**Your task:** Give again, word for word, only the lines of the material below from its first line through the one that holds "fish (purple) middle"; pictures stay out.

****************

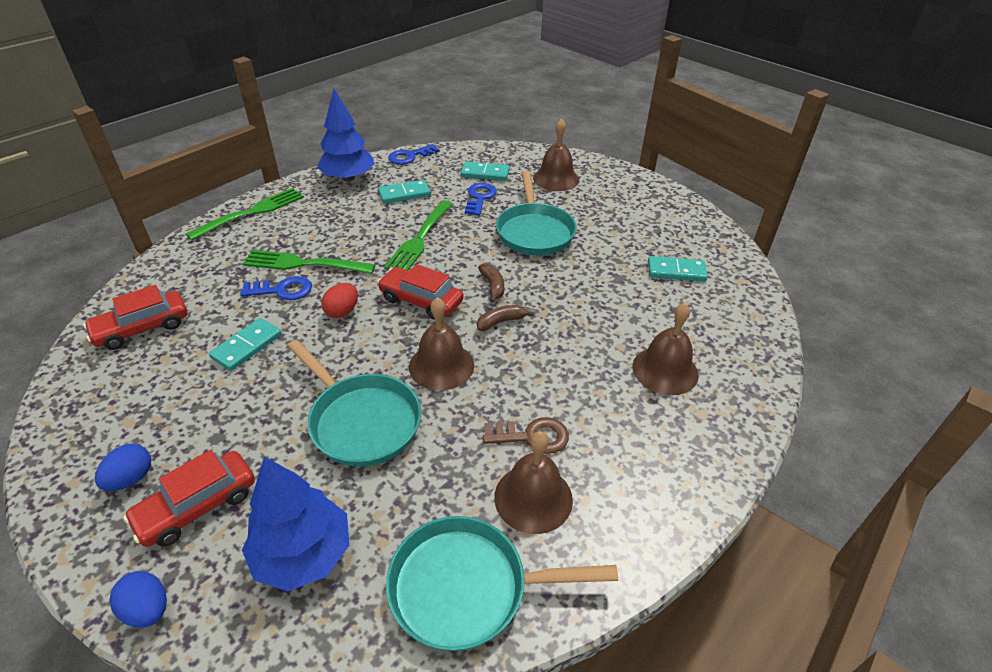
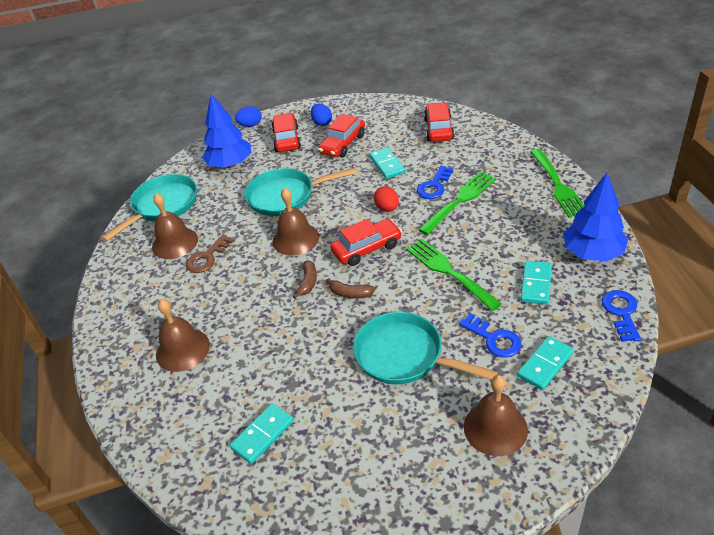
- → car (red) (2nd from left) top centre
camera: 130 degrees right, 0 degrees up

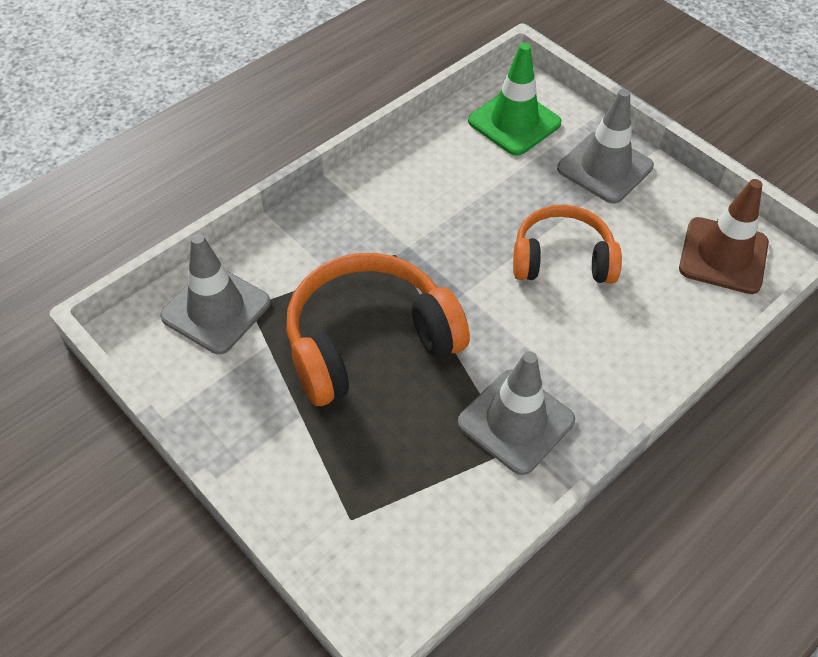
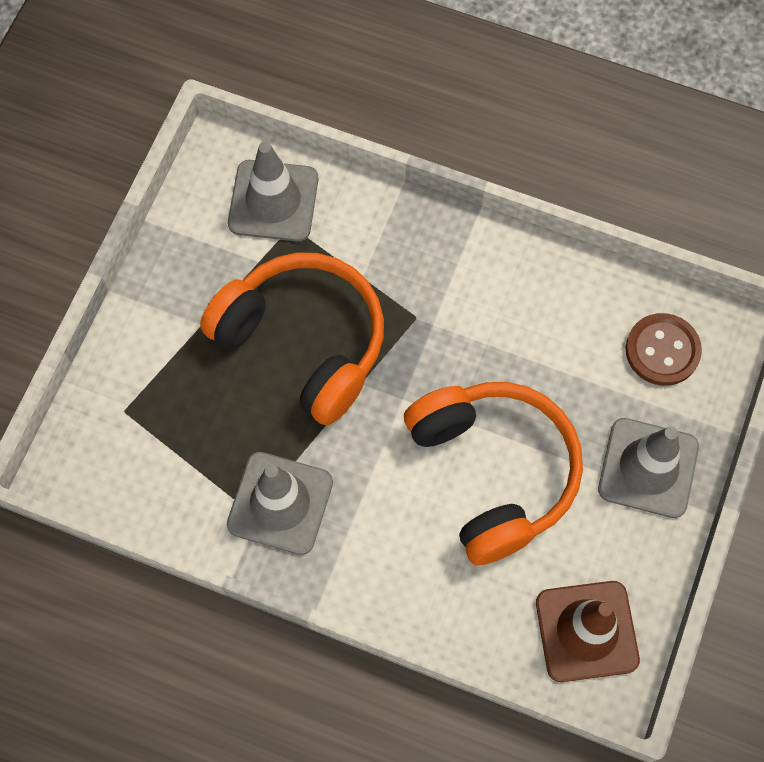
traffic cone (green) top centre → button (brown) middle right
headphones (orange) (2nd from left) middle right → headphones (orange) (2nd from left) centre, x1.52
camera: 65 degrees right, 15 degrees up

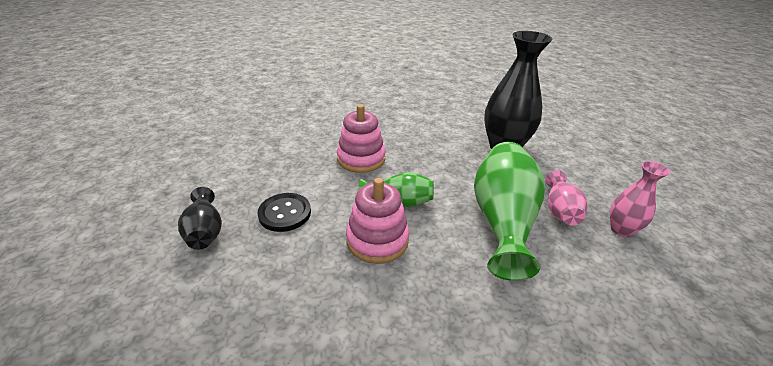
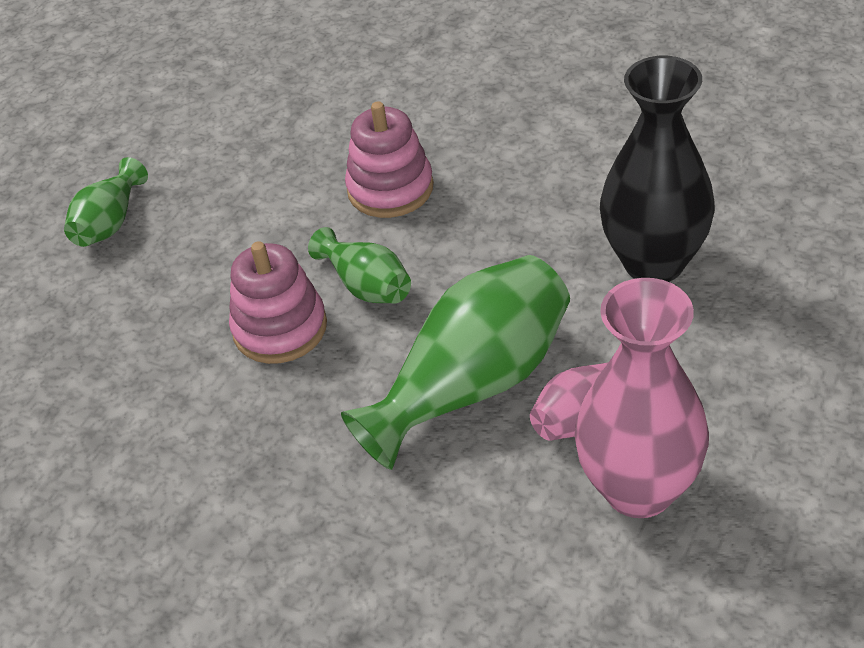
vase (pink) (2nd from left) middle right, x1.87
vase (black) (1st from left) middle left → vase (green) (1st from left) top left
button (black) centre → -
camera: 45 degrees right, 10 degrees up

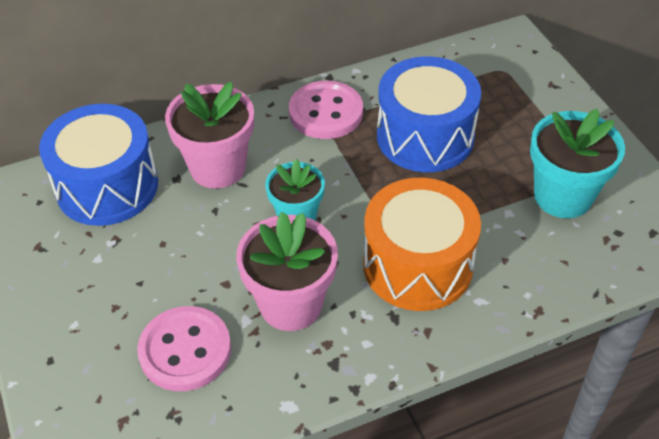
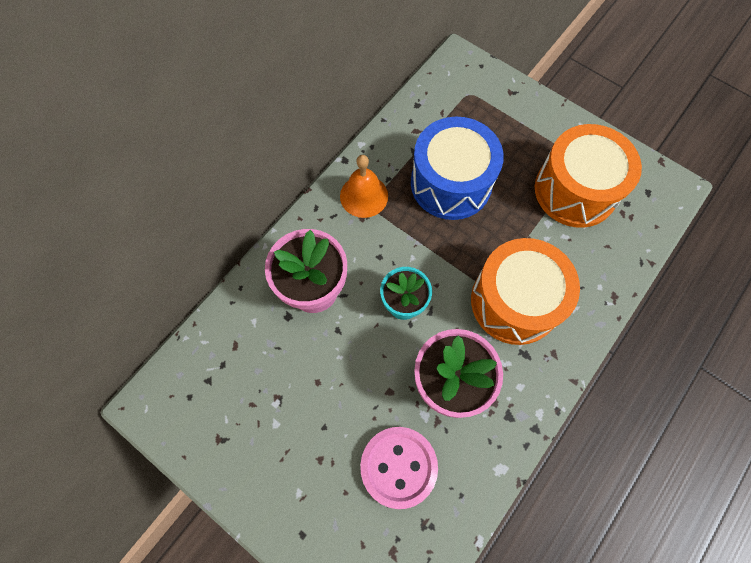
button (pink) (2nd from left) top centre → bell (orange) top centre
drum (blue) (1st from left) middle left → -
flower pot (turquoise) (2nd from left) middle right → drum (orange) (2nd from left) top right
camera: 30 degrees left, 20 degrees up

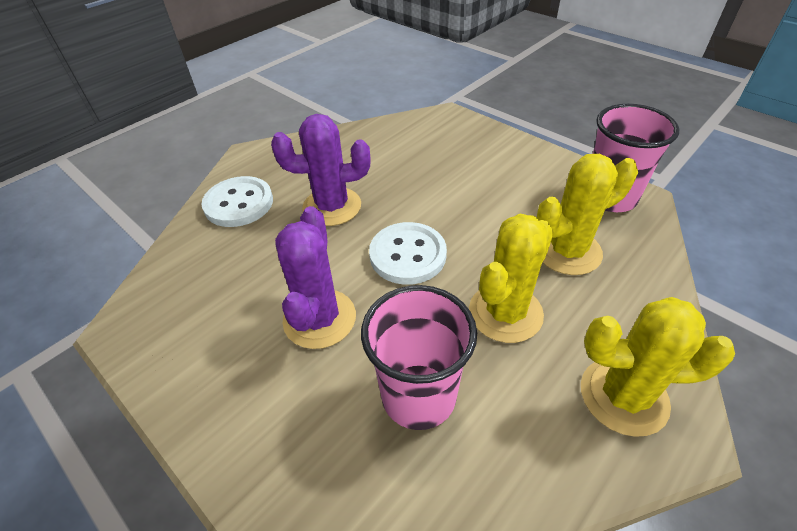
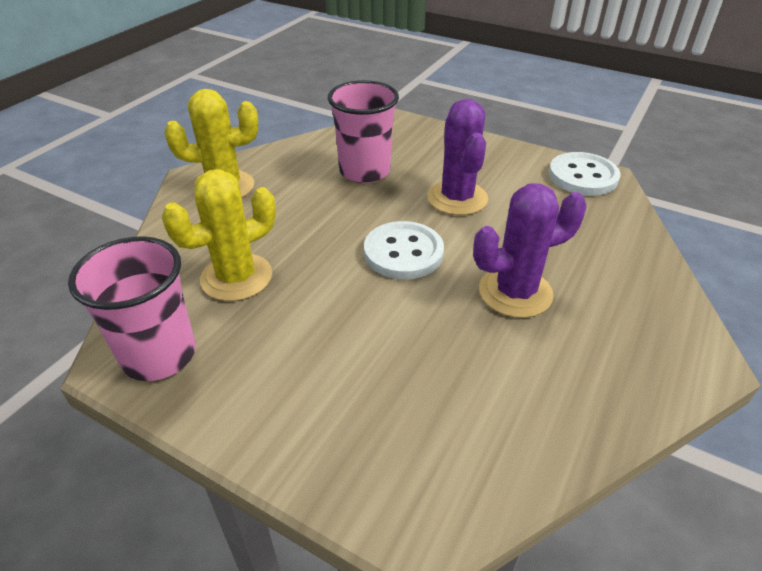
button (white) (1st from left in the first image) middle left → button (white) (2nd from left) top right, move
cactus (yellow) (1st from left) centre → -
camera: 165 degrees right, 5 degrees down

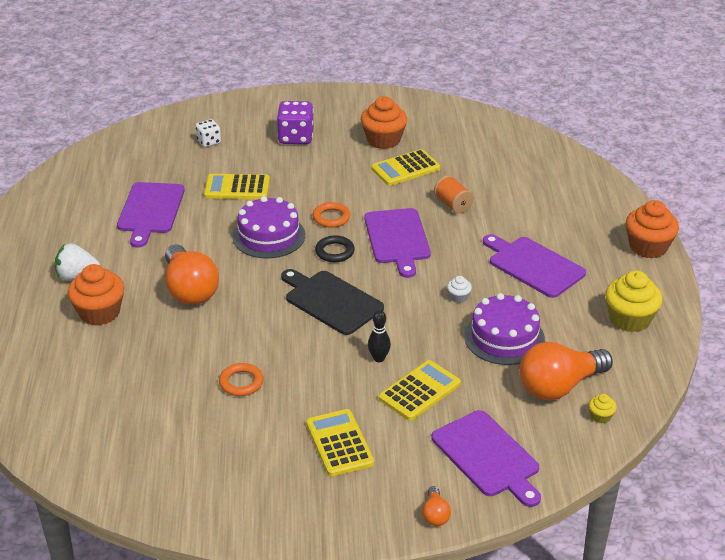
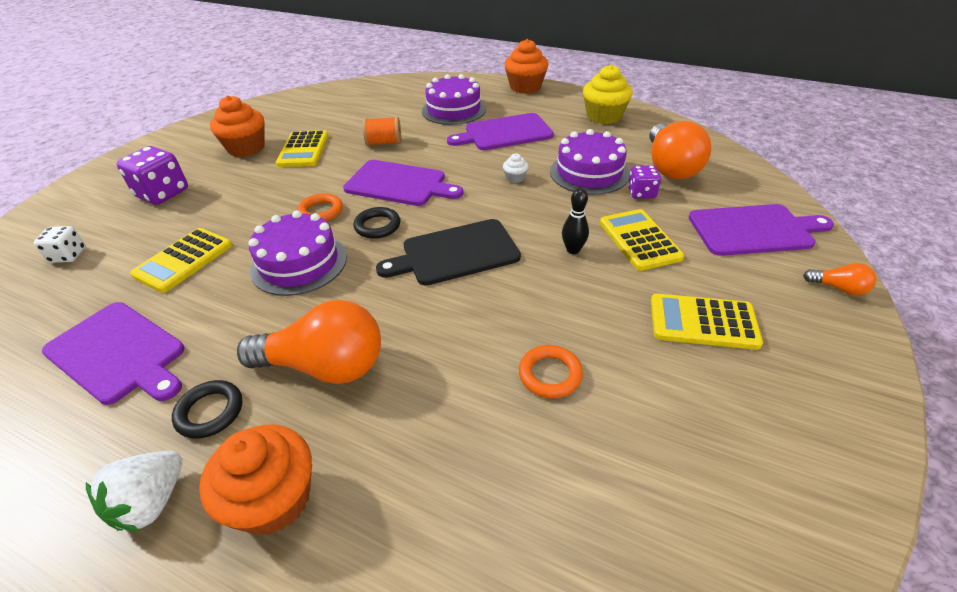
cupcake (yellow) (1st from left) bottom right → -
- → cake (purple) (2nd from left) top centre
- → dice (purple) (2nd from left) top right
- → ring (black) (1st from left) bottom left
camera: 60 degrees left, 5 degrees up

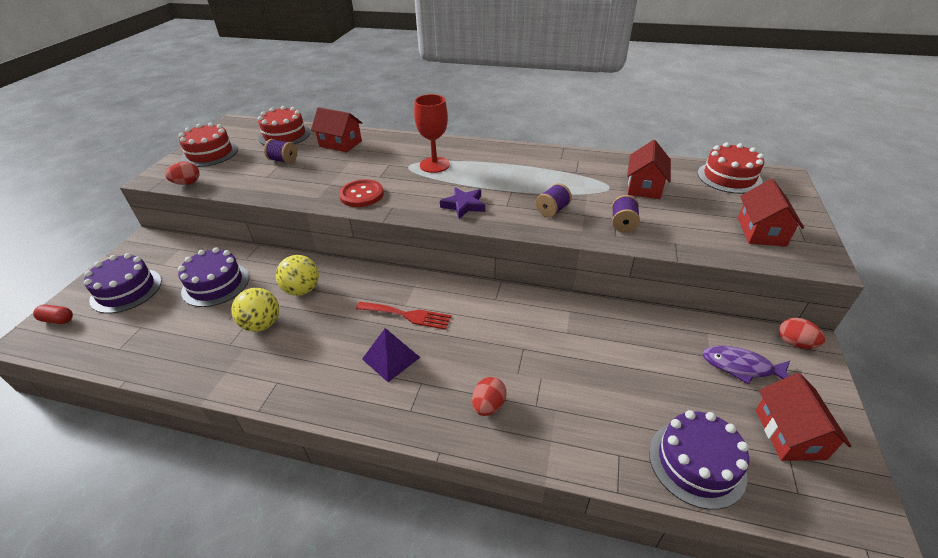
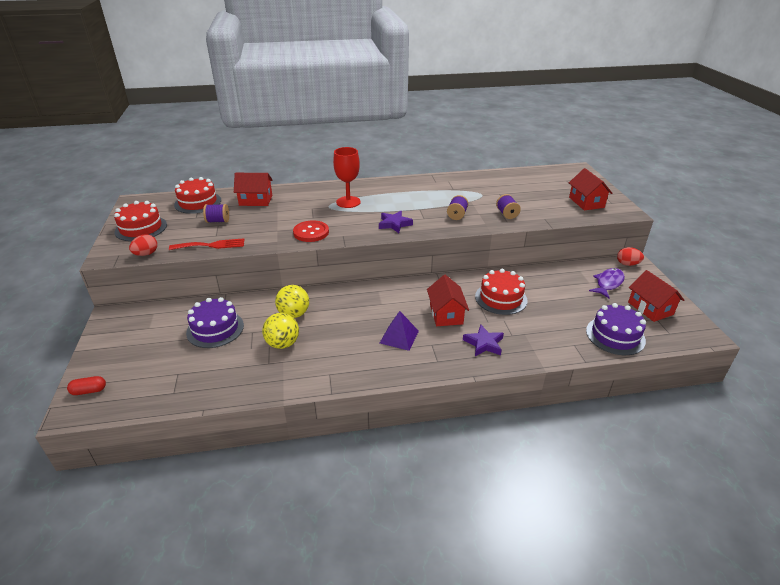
house (red) (2nd from left) top right → house (red) (2nd from left) centre, move
cake (red) (3rd from left) top right → cake (red) (3rd from left) centre, move
cake (purple) (1st from left) middle left → -
fork (red) centre → fork (red) middle left, move
fish (purple) middle right, 135 degrees clockwise
egg (red) (2nd from left) bottom centre → star (purple) (2nd from left) centre
camera: 25 degrees left, 5 degrees down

****************

**Response:**
- → car (red) (2nd from left) top centre
camera: 130 degrees right, 0 degrees up

traffic cone (green) top centre → button (brown) middle right
headphones (orange) (2nd from left) middle right → headphones (orange) (2nd from left) centre, x1.52
camera: 65 degrees right, 15 degrees up

vase (pink) (2nd from left) middle right, x1.87
vase (black) (1st from left) middle left → vase (green) (1st from left) top left
button (black) centre → -
camera: 45 degrees right, 10 degrees up

button (pink) (2nd from left) top centre → bell (orange) top centre
drum (blue) (1st from left) middle left → -
flower pot (turquoise) (2nd from left) middle right → drum (orange) (2nd from left) top right
camera: 30 degrees left, 20 degrees up

button (white) (1st from left in the first image) middle left → button (white) (2nd from left) top right, move
cactus (yellow) (1st from left) centre → -
camera: 165 degrees right, 5 degrees down

cupcake (yellow) (1st from left) bottom right → -
- → cake (purple) (2nd from left) top centre
- → dice (purple) (2nd from left) top right
- → ring (black) (1st from left) bottom left
camera: 60 degrees left, 5 degrees up

house (red) (2nd from left) top right → house (red) (2nd from left) centre, move
cake (red) (3rd from left) top right → cake (red) (3rd from left) centre, move
cake (purple) (1st from left) middle left → -
fork (red) centre → fork (red) middle left, move
fish (purple) middle right, 135 degrees clockwise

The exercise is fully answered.